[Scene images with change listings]
▼

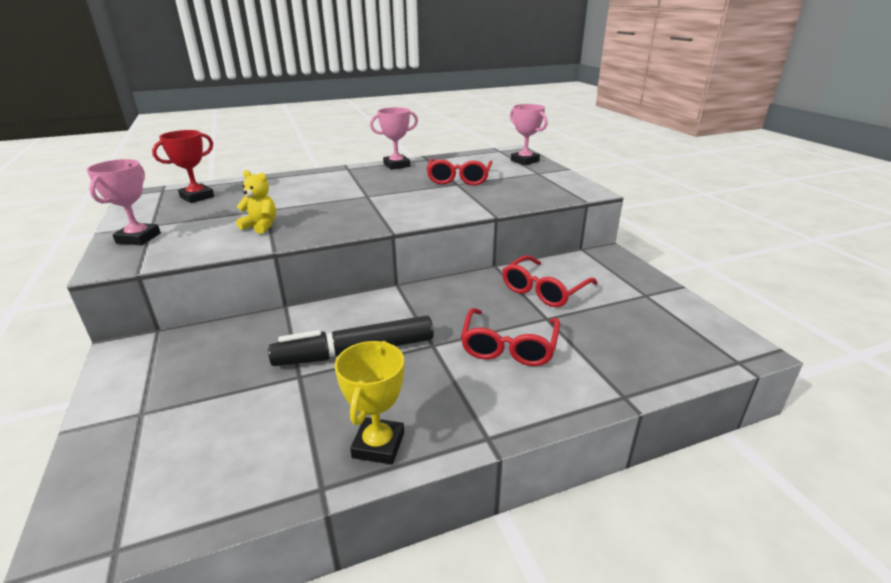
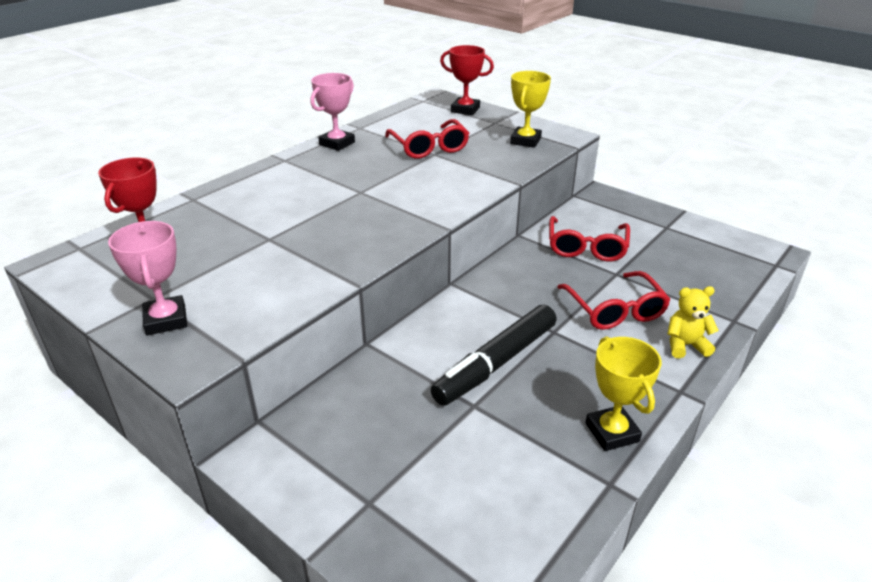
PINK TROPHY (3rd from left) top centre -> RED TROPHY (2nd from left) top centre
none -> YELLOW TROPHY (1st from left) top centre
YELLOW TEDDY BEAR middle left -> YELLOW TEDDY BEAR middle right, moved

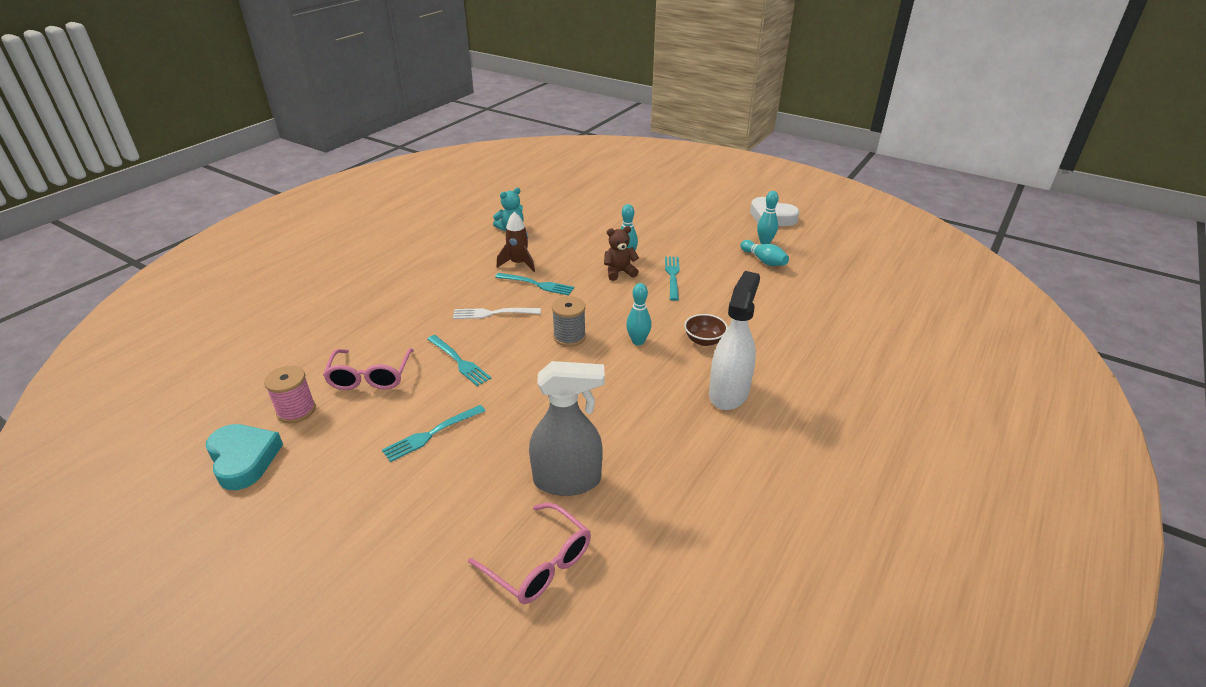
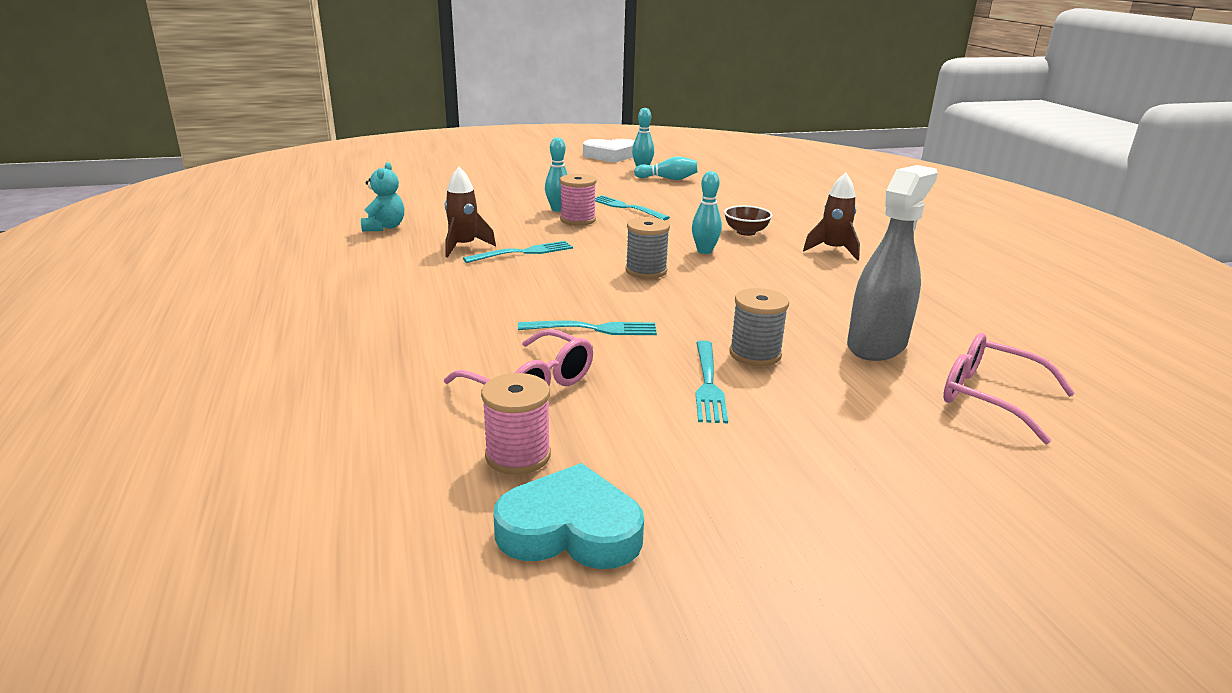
BROWN TEDDY BEAR centre -> PINK SPOOL (2nd from left) top centre
none -> GREY SPOOL (2nd from left) centre
WHITE SPRAY BOTTLE centre -> BROWN ROCKET (2nd from left) top right
PINK GLASSES (2nd from left) bottom centre -> PINK GLASSES (2nd from left) middle right, 135 degrees counterclockwise
WHITE FORK centre -> none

▲

◆ Exercise: What should come back is an exact copy of the lines above from the line with "none -> YELLOW" to the line with "PINK GLASSES (2nd from left) bottom", both included, minus the pictures.

◆ Result below:
none -> YELLOW TROPHY (1st from left) top centre
YELLOW TEDDY BEAR middle left -> YELLOW TEDDY BEAR middle right, moved

BROWN TEDDY BEAR centre -> PINK SPOOL (2nd from left) top centre
none -> GREY SPOOL (2nd from left) centre
WHITE SPRAY BOTTLE centre -> BROWN ROCKET (2nd from left) top right
PINK GLASSES (2nd from left) bottom centre -> PINK GLASSES (2nd from left) middle right, 135 degrees counterclockwise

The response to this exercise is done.